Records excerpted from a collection

---

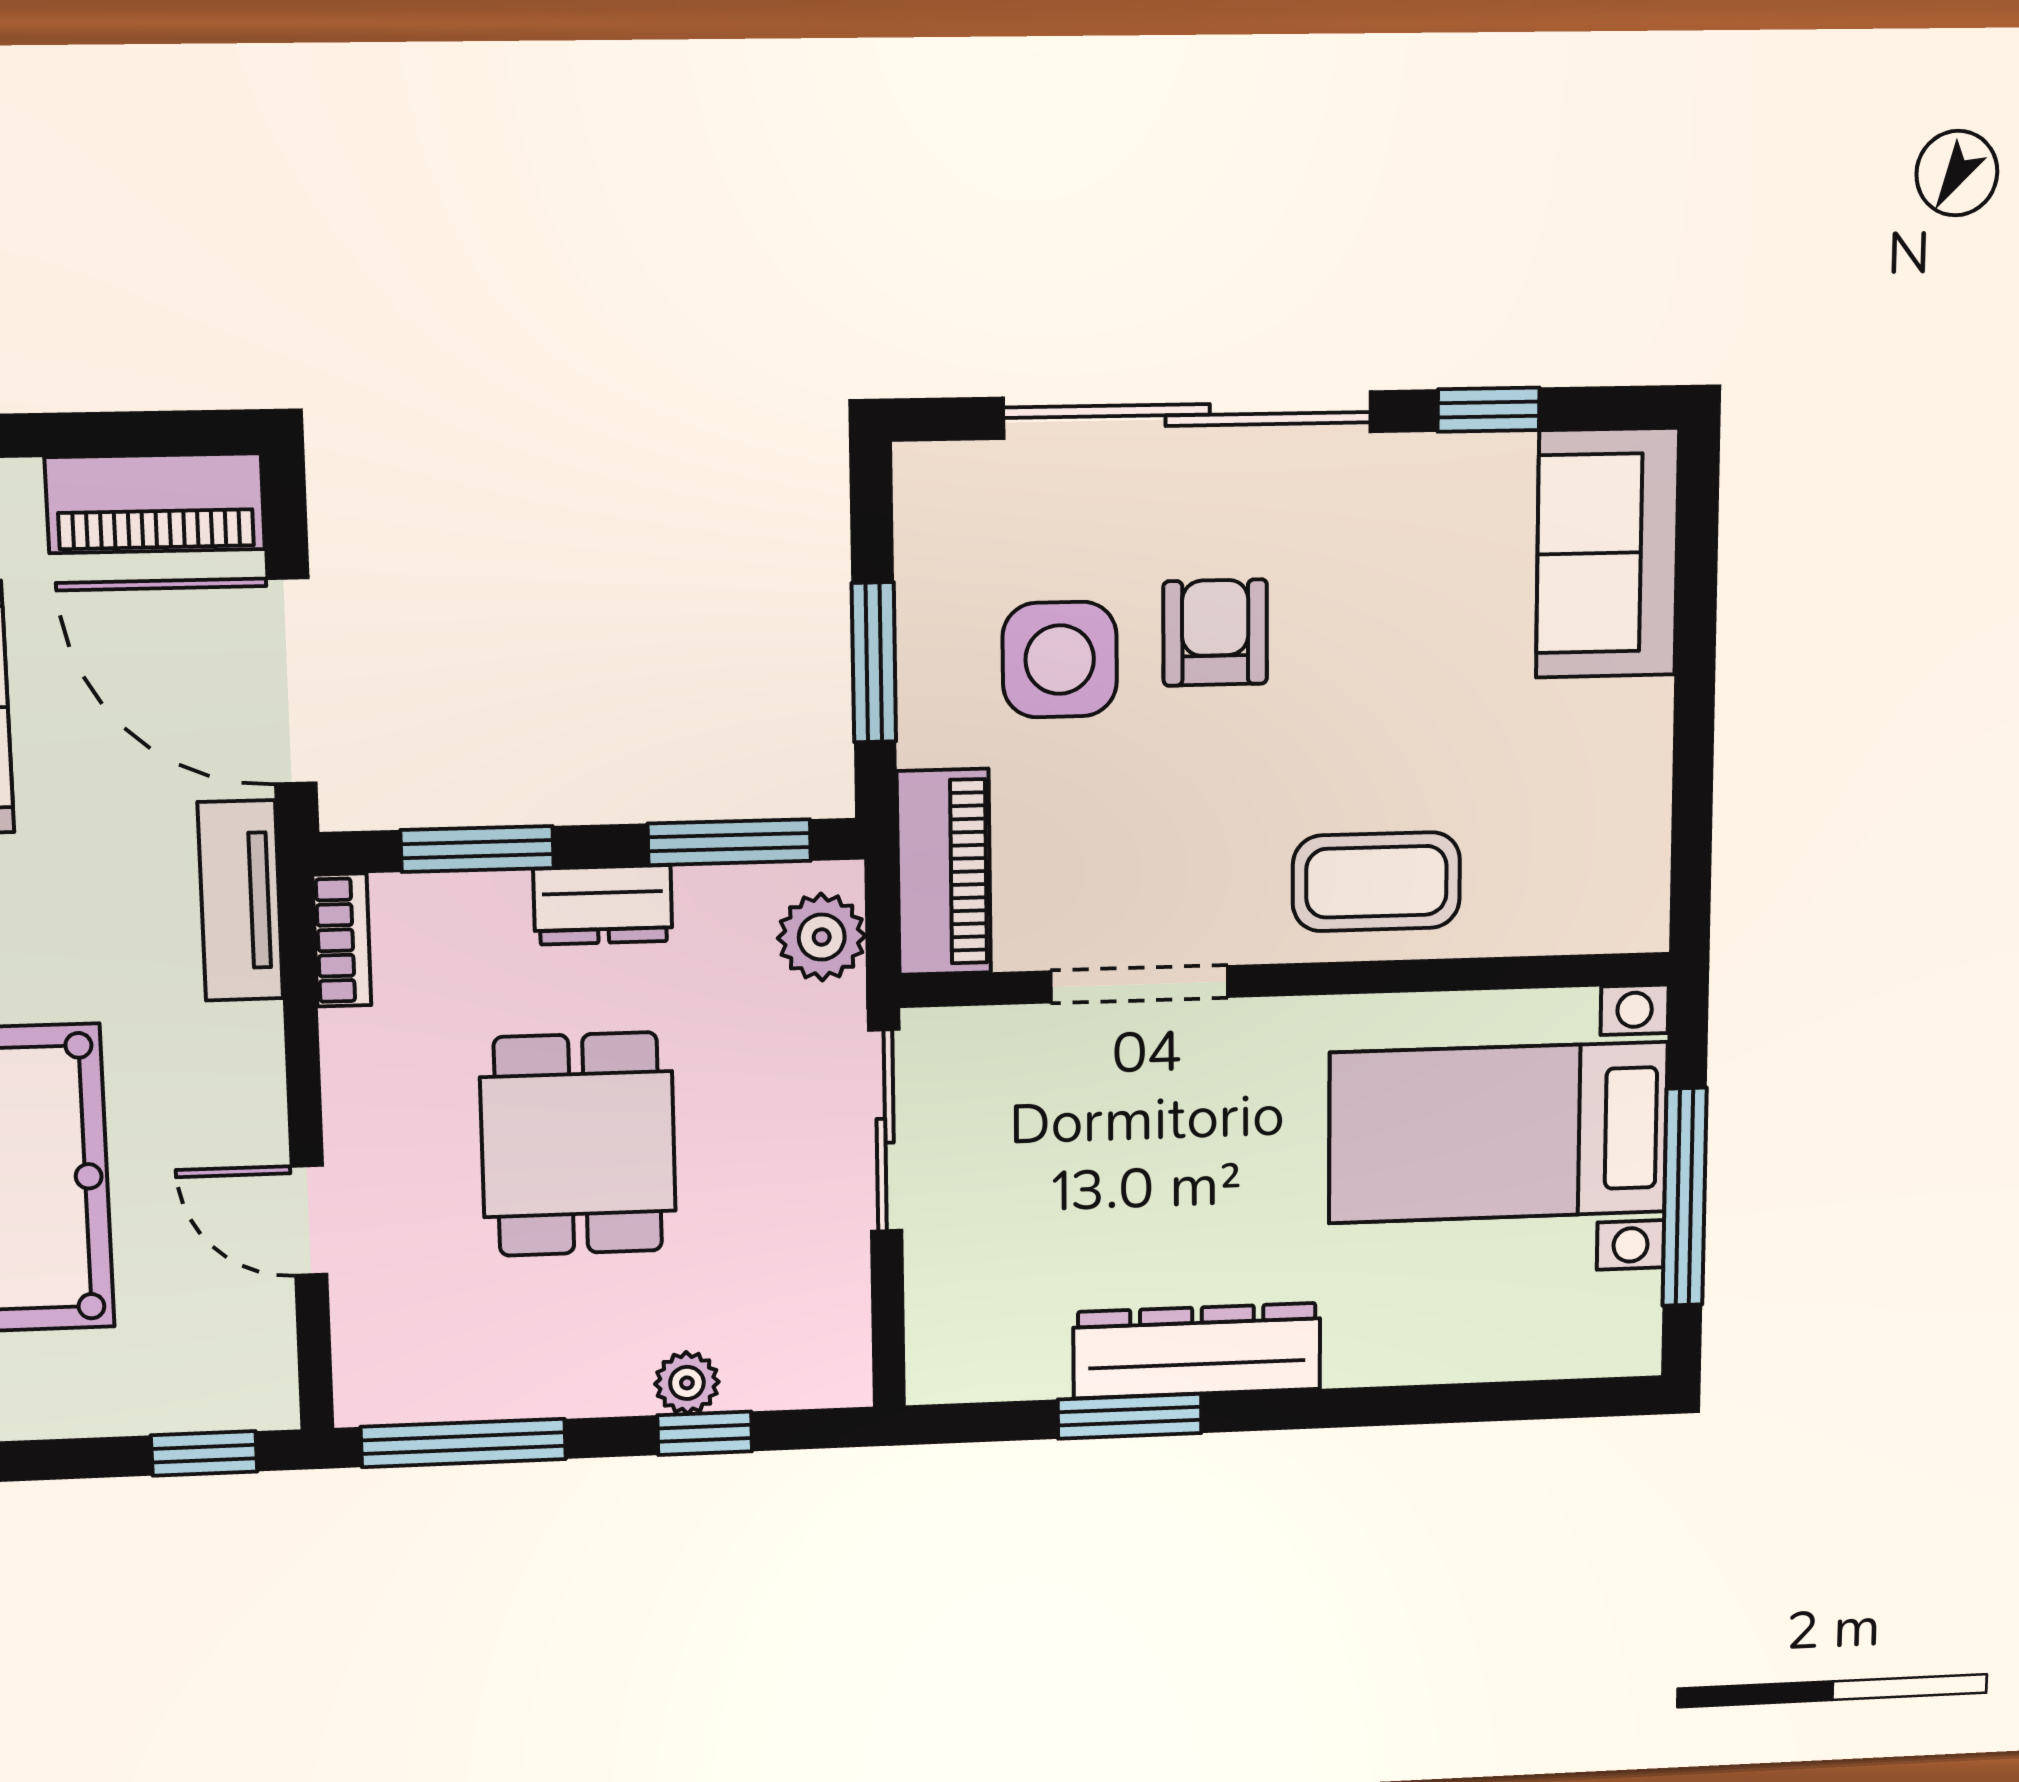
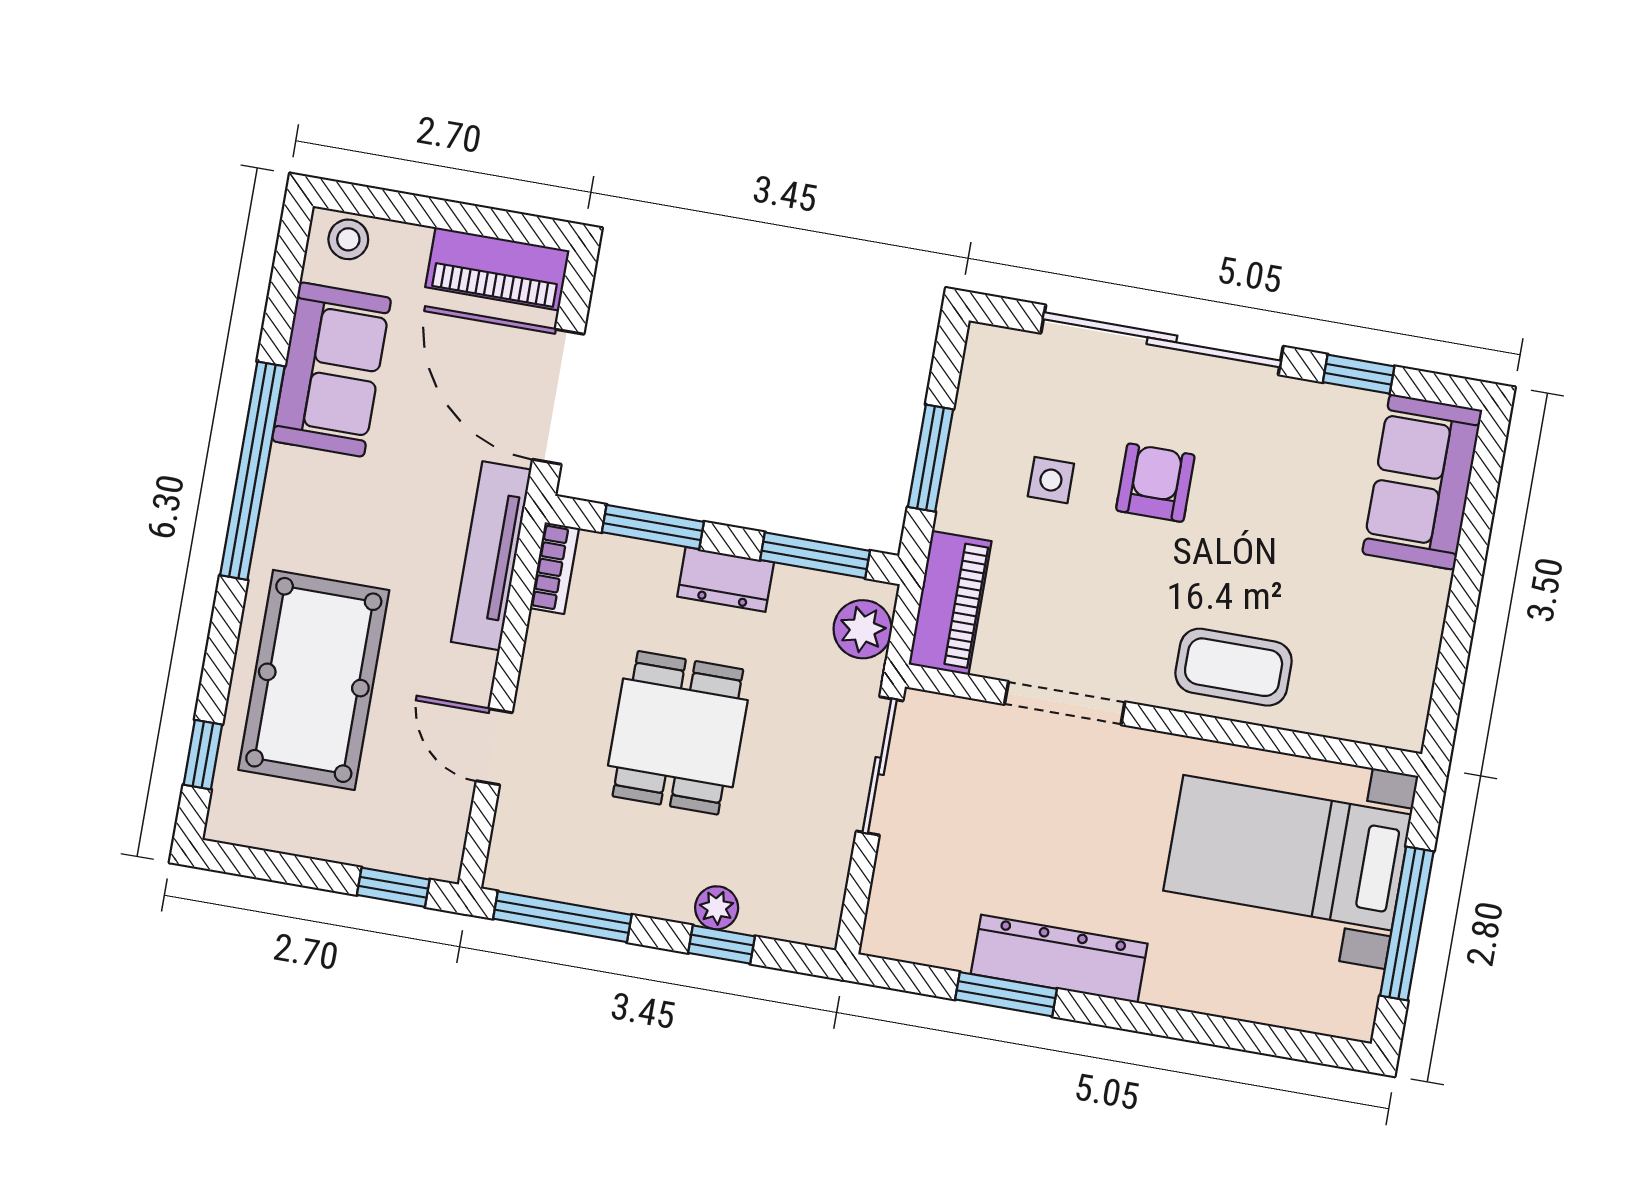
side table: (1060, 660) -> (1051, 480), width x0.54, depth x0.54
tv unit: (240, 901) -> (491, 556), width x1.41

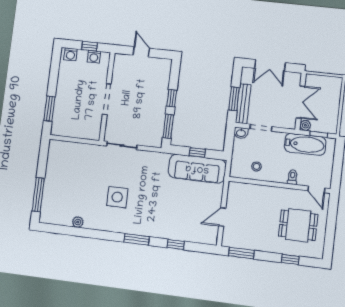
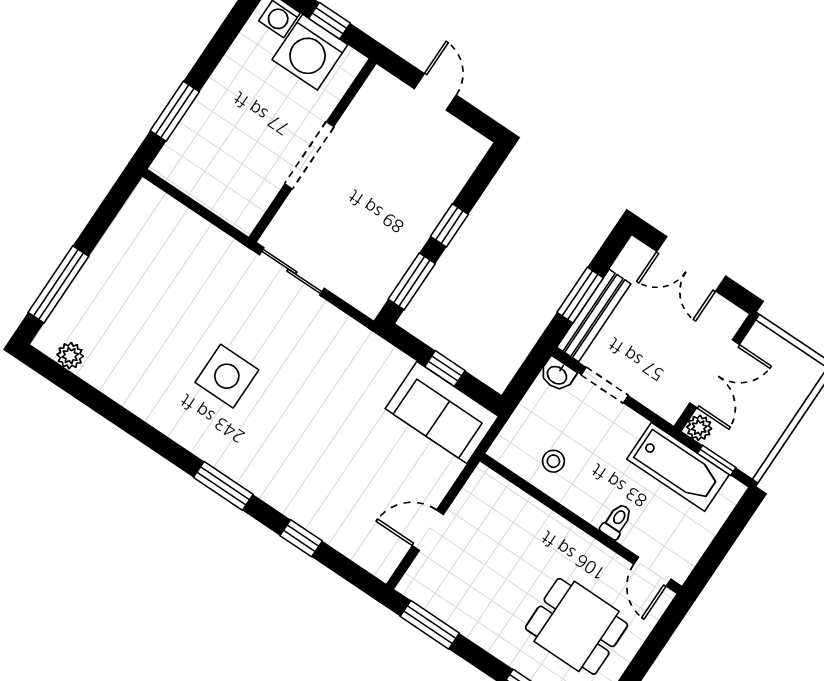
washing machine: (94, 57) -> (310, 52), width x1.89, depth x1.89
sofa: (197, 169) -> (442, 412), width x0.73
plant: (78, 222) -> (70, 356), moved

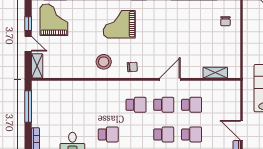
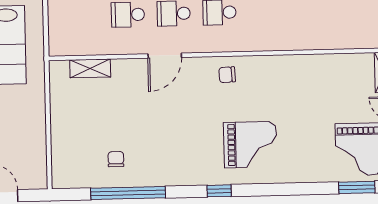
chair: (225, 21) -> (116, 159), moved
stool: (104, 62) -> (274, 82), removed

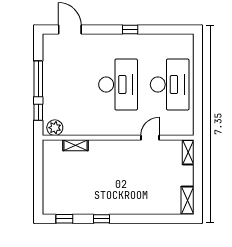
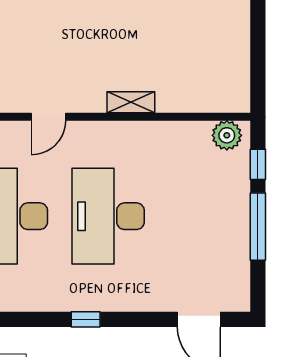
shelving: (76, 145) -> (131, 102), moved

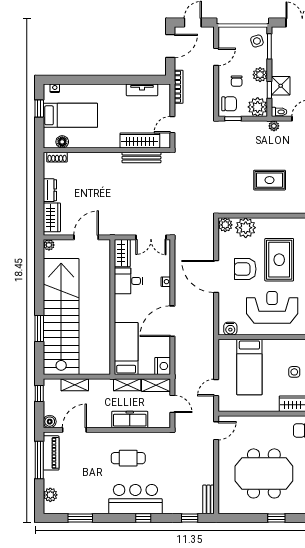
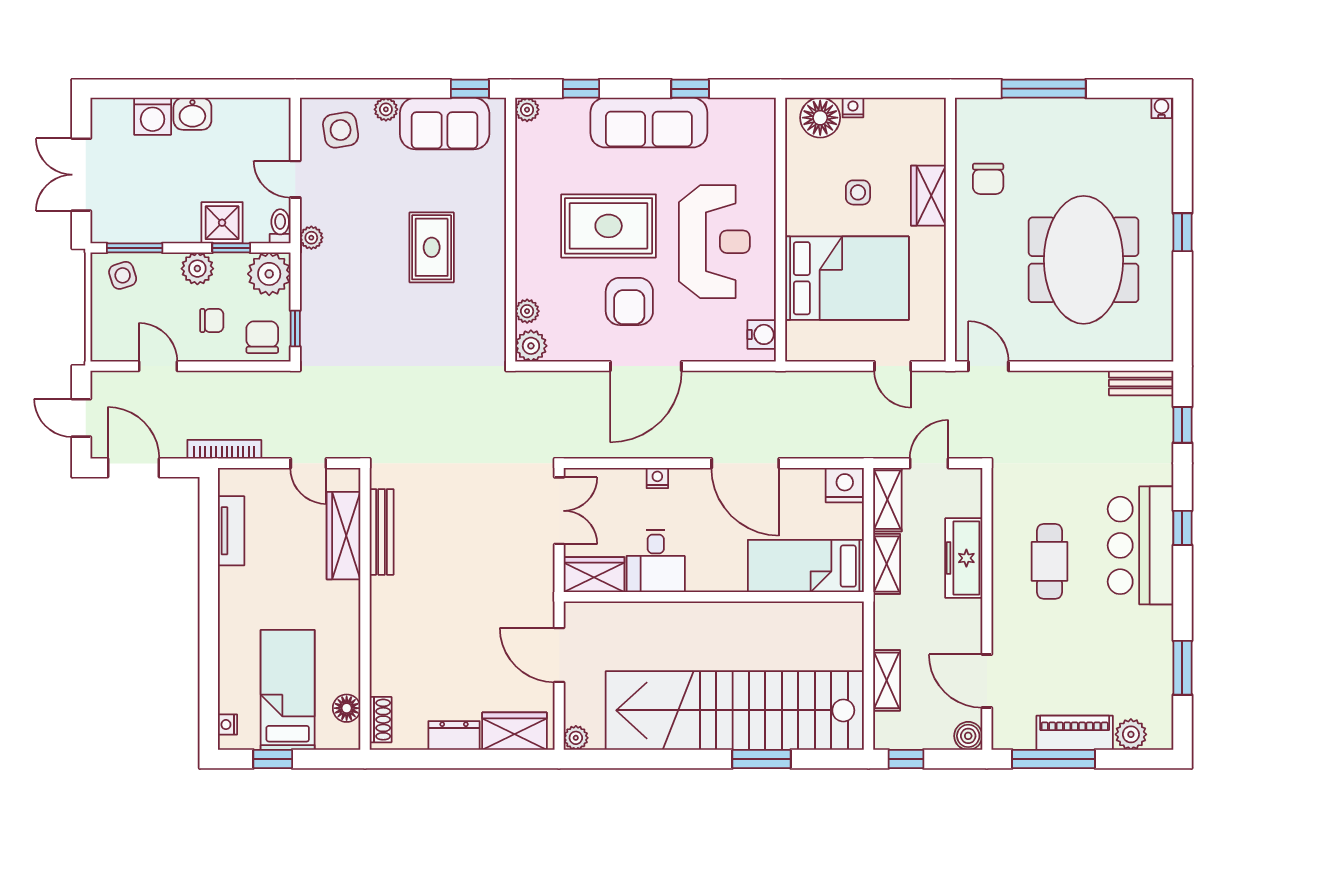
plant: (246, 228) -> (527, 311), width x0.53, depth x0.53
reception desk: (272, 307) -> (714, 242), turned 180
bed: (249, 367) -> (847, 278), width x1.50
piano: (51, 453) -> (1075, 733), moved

---

Retype each entry above character for character; pictures stay out.

> _RESULT FOR THIS EXERCISE_
side table: (1060, 660) -> (1051, 480), width x0.54, depth x0.54
tv unit: (240, 901) -> (491, 556), width x1.41

washing machine: (94, 57) -> (310, 52), width x1.89, depth x1.89
sofa: (197, 169) -> (442, 412), width x0.73
plant: (78, 222) -> (70, 356), moved

chair: (225, 21) -> (116, 159), moved
stool: (104, 62) -> (274, 82), removed

shelving: (76, 145) -> (131, 102), moved

plant: (246, 228) -> (527, 311), width x0.53, depth x0.53
reception desk: (272, 307) -> (714, 242), turned 180
bed: (249, 367) -> (847, 278), width x1.50
piano: (51, 453) -> (1075, 733), moved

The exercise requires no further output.